◆ **Records from a dataset**
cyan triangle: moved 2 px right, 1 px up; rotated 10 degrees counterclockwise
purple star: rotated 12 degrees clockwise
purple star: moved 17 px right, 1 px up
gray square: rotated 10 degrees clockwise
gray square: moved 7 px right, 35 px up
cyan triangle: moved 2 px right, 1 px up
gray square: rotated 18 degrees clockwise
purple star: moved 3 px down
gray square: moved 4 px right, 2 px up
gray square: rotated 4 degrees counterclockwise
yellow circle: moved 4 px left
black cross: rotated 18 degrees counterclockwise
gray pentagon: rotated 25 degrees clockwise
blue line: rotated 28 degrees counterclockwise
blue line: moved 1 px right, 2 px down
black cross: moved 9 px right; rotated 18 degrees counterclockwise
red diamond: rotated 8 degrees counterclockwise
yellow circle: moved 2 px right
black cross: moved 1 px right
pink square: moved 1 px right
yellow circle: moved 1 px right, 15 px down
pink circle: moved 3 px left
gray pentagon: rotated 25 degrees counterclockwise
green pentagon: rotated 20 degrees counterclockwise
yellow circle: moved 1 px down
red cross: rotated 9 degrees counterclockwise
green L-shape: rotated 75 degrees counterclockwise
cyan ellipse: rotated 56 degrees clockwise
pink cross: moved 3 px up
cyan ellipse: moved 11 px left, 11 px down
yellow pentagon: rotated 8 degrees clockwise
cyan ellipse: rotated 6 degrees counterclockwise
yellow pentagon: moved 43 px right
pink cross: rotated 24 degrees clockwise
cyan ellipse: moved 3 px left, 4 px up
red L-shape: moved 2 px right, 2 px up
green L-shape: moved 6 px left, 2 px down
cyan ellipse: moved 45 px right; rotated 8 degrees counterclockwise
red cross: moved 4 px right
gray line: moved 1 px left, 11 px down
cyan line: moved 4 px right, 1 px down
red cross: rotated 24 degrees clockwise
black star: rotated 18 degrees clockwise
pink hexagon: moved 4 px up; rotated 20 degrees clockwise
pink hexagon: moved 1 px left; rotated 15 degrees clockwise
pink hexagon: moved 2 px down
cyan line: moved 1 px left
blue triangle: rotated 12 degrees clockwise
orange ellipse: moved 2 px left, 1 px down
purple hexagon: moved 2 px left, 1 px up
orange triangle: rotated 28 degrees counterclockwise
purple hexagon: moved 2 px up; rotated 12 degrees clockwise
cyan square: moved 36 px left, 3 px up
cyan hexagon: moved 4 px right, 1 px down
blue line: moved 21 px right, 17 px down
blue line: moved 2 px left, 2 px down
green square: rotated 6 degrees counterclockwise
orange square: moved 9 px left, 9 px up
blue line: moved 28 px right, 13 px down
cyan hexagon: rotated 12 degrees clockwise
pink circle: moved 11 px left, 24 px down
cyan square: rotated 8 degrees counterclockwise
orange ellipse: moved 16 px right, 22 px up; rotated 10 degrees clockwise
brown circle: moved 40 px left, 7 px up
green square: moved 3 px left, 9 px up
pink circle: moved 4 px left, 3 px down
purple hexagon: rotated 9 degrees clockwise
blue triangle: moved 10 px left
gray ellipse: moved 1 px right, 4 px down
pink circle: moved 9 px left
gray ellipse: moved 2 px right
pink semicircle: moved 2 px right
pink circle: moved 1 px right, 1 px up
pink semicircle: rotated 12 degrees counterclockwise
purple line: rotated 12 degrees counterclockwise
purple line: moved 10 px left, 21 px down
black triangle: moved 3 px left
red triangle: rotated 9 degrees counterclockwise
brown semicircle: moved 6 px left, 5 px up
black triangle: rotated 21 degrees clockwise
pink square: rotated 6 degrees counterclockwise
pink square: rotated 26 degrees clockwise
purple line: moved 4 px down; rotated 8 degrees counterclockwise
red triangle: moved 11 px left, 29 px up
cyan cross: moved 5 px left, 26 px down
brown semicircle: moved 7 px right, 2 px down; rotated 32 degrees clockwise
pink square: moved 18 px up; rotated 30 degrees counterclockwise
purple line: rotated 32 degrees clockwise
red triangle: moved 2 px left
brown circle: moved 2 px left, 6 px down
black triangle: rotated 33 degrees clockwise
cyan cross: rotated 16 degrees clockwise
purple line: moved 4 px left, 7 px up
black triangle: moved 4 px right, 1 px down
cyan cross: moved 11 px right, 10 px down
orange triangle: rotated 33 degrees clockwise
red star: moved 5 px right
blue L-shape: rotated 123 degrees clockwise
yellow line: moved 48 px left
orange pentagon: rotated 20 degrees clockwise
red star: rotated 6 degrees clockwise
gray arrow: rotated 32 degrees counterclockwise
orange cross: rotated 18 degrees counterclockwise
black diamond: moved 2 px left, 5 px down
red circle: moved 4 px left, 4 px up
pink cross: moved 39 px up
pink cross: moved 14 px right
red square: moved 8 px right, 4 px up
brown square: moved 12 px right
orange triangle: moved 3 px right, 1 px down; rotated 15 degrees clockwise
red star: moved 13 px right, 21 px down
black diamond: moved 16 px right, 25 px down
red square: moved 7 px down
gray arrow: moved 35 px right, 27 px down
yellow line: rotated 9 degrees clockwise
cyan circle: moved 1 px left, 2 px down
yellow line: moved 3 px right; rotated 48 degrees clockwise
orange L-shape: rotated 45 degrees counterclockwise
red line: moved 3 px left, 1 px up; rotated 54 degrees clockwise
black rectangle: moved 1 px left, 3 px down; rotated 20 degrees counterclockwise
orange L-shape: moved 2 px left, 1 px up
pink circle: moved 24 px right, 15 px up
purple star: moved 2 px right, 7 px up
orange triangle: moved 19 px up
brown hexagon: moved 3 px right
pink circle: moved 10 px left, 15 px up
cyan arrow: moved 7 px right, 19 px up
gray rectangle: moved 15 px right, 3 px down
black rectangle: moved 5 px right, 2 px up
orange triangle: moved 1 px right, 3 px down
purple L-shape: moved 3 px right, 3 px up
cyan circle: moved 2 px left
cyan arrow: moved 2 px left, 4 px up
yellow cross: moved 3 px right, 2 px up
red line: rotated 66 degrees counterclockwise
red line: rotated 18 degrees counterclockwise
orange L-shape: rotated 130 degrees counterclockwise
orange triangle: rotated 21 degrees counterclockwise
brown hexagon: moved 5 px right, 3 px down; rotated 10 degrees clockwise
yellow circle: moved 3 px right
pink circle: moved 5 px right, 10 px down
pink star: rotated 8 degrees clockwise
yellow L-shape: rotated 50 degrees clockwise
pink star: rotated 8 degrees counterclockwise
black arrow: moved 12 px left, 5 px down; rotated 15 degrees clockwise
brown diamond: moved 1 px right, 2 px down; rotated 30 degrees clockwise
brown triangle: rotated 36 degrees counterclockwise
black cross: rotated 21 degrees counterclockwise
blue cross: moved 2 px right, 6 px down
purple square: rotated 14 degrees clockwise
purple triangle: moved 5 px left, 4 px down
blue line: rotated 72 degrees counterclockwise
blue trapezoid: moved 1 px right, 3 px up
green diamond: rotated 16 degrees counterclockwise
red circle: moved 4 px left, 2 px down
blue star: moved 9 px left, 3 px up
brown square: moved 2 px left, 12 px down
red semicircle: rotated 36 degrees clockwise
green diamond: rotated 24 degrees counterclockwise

◆ **Exercise**
Express every line of the records as a JSON list of strings, one string per line, leaving out blank lines.

◆ **Solved problem**
[
  "cyan triangle: moved 2 px right, 1 px up; rotated 10 degrees counterclockwise",
  "purple star: rotated 12 degrees clockwise",
  "purple star: moved 17 px right, 1 px up",
  "gray square: rotated 10 degrees clockwise",
  "gray square: moved 7 px right, 35 px up",
  "cyan triangle: moved 2 px right, 1 px up",
  "gray square: rotated 18 degrees clockwise",
  "purple star: moved 3 px down",
  "gray square: moved 4 px right, 2 px up",
  "gray square: rotated 4 degrees counterclockwise",
  "yellow circle: moved 4 px left",
  "black cross: rotated 18 degrees counterclockwise",
  "gray pentagon: rotated 25 degrees clockwise",
  "blue line: rotated 28 degrees counterclockwise",
  "blue line: moved 1 px right, 2 px down",
  "black cross: moved 9 px right; rotated 18 degrees counterclockwise",
  "red diamond: rotated 8 degrees counterclockwise",
  "yellow circle: moved 2 px right",
  "black cross: moved 1 px right",
  "pink square: moved 1 px right",
  "yellow circle: moved 1 px right, 15 px down",
  "pink circle: moved 3 px left",
  "gray pentagon: rotated 25 degrees counterclockwise",
  "green pentagon: rotated 20 degrees counterclockwise",
  "yellow circle: moved 1 px down",
  "red cross: rotated 9 degrees counterclockwise",
  "green L-shape: rotated 75 degrees counterclockwise",
  "cyan ellipse: rotated 56 degrees clockwise",
  "pink cross: moved 3 px up",
  "cyan ellipse: moved 11 px left, 11 px down",
  "yellow pentagon: rotated 8 degrees clockwise",
  "cyan ellipse: rotated 6 degrees counterclockwise",
  "yellow pentagon: moved 43 px right",
  "pink cross: rotated 24 degrees clockwise",
  "cyan ellipse: moved 3 px left, 4 px up",
  "red L-shape: moved 2 px right, 2 px up",
  "green L-shape: moved 6 px left, 2 px down",
  "cyan ellipse: moved 45 px right; rotated 8 degrees counterclockwise",
  "red cross: moved 4 px right",
  "gray line: moved 1 px left, 11 px down",
  "cyan line: moved 4 px right, 1 px down",
  "red cross: rotated 24 degrees clockwise",
  "black star: rotated 18 degrees clockwise",
  "pink hexagon: moved 4 px up; rotated 20 degrees clockwise",
  "pink hexagon: moved 1 px left; rotated 15 degrees clockwise",
  "pink hexagon: moved 2 px down",
  "cyan line: moved 1 px left",
  "blue triangle: rotated 12 degrees clockwise",
  "orange ellipse: moved 2 px left, 1 px down",
  "purple hexagon: moved 2 px left, 1 px up",
  "orange triangle: rotated 28 degrees counterclockwise",
  "purple hexagon: moved 2 px up; rotated 12 degrees clockwise",
  "cyan square: moved 36 px left, 3 px up",
  "cyan hexagon: moved 4 px right, 1 px down",
  "blue line: moved 21 px right, 17 px down",
  "blue line: moved 2 px left, 2 px down",
  "green square: rotated 6 degrees counterclockwise",
  "orange square: moved 9 px left, 9 px up",
  "blue line: moved 28 px right, 13 px down",
  "cyan hexagon: rotated 12 degrees clockwise",
  "pink circle: moved 11 px left, 24 px down",
  "cyan square: rotated 8 degrees counterclockwise",
  "orange ellipse: moved 16 px right, 22 px up; rotated 10 degrees clockwise",
  "brown circle: moved 40 px left, 7 px up",
  "green square: moved 3 px left, 9 px up",
  "pink circle: moved 4 px left, 3 px down",
  "purple hexagon: rotated 9 degrees clockwise",
  "blue triangle: moved 10 px left",
  "gray ellipse: moved 1 px right, 4 px down",
  "pink circle: moved 9 px left",
  "gray ellipse: moved 2 px right",
  "pink semicircle: moved 2 px right",
  "pink circle: moved 1 px right, 1 px up",
  "pink semicircle: rotated 12 degrees counterclockwise",
  "purple line: rotated 12 degrees counterclockwise",
  "purple line: moved 10 px left, 21 px down",
  "black triangle: moved 3 px left",
  "red triangle: rotated 9 degrees counterclockwise",
  "brown semicircle: moved 6 px left, 5 px up",
  "black triangle: rotated 21 degrees clockwise",
  "pink square: rotated 6 degrees counterclockwise",
  "pink square: rotated 26 degrees clockwise",
  "purple line: moved 4 px down; rotated 8 degrees counterclockwise",
  "red triangle: moved 11 px left, 29 px up",
  "cyan cross: moved 5 px left, 26 px down",
  "brown semicircle: moved 7 px right, 2 px down; rotated 32 degrees clockwise",
  "pink square: moved 18 px up; rotated 30 degrees counterclockwise",
  "purple line: rotated 32 degrees clockwise",
  "red triangle: moved 2 px left",
  "brown circle: moved 2 px left, 6 px down",
  "black triangle: rotated 33 degrees clockwise",
  "cyan cross: rotated 16 degrees clockwise",
  "purple line: moved 4 px left, 7 px up",
  "black triangle: moved 4 px right, 1 px down",
  "cyan cross: moved 11 px right, 10 px down",
  "orange triangle: rotated 33 degrees clockwise",
  "red star: moved 5 px right",
  "blue L-shape: rotated 123 degrees clockwise",
  "yellow line: moved 48 px left",
  "orange pentagon: rotated 20 degrees clockwise",
  "red star: rotated 6 degrees clockwise",
  "gray arrow: rotated 32 degrees counterclockwise",
  "orange cross: rotated 18 degrees counterclockwise",
  "black diamond: moved 2 px left, 5 px down",
  "red circle: moved 4 px left, 4 px up",
  "pink cross: moved 39 px up",
  "pink cross: moved 14 px right",
  "red square: moved 8 px right, 4 px up",
  "brown square: moved 12 px right",
  "orange triangle: moved 3 px right, 1 px down; rotated 15 degrees clockwise",
  "red star: moved 13 px right, 21 px down",
  "black diamond: moved 16 px right, 25 px down",
  "red square: moved 7 px down",
  "gray arrow: moved 35 px right, 27 px down",
  "yellow line: rotated 9 degrees clockwise",
  "cyan circle: moved 1 px left, 2 px down",
  "yellow line: moved 3 px right; rotated 48 degrees clockwise",
  "orange L-shape: rotated 45 degrees counterclockwise",
  "red line: moved 3 px left, 1 px up; rotated 54 degrees clockwise",
  "black rectangle: moved 1 px left, 3 px down; rotated 20 degrees counterclockwise",
  "orange L-shape: moved 2 px left, 1 px up",
  "pink circle: moved 24 px right, 15 px up",
  "purple star: moved 2 px right, 7 px up",
  "orange triangle: moved 19 px up",
  "brown hexagon: moved 3 px right",
  "pink circle: moved 10 px left, 15 px up",
  "cyan arrow: moved 7 px right, 19 px up",
  "gray rectangle: moved 15 px right, 3 px down",
  "black rectangle: moved 5 px right, 2 px up",
  "orange triangle: moved 1 px right, 3 px down",
  "purple L-shape: moved 3 px right, 3 px up",
  "cyan circle: moved 2 px left",
  "cyan arrow: moved 2 px left, 4 px up",
  "yellow cross: moved 3 px right, 2 px up",
  "red line: rotated 66 degrees counterclockwise",
  "red line: rotated 18 degrees counterclockwise",
  "orange L-shape: rotated 130 degrees counterclockwise",
  "orange triangle: rotated 21 degrees counterclockwise",
  "brown hexagon: moved 5 px right, 3 px down; rotated 10 degrees clockwise",
  "yellow circle: moved 3 px right",
  "pink circle: moved 5 px right, 10 px down",
  "pink star: rotated 8 degrees clockwise",
  "yellow L-shape: rotated 50 degrees clockwise",
  "pink star: rotated 8 degrees counterclockwise",
  "black arrow: moved 12 px left, 5 px down; rotated 15 degrees clockwise",
  "brown diamond: moved 1 px right, 2 px down; rotated 30 degrees clockwise",
  "brown triangle: rotated 36 degrees counterclockwise",
  "black cross: rotated 21 degrees counterclockwise",
  "blue cross: moved 2 px right, 6 px down",
  "purple square: rotated 14 degrees clockwise",
  "purple triangle: moved 5 px left, 4 px down",
  "blue line: rotated 72 degrees counterclockwise",
  "blue trapezoid: moved 1 px right, 3 px up",
  "green diamond: rotated 16 degrees counterclockwise",
  "red circle: moved 4 px left, 2 px down",
  "blue star: moved 9 px left, 3 px up",
  "brown square: moved 2 px left, 12 px down",
  "red semicircle: rotated 36 degrees clockwise",
  "green diamond: rotated 24 degrees counterclockwise"
]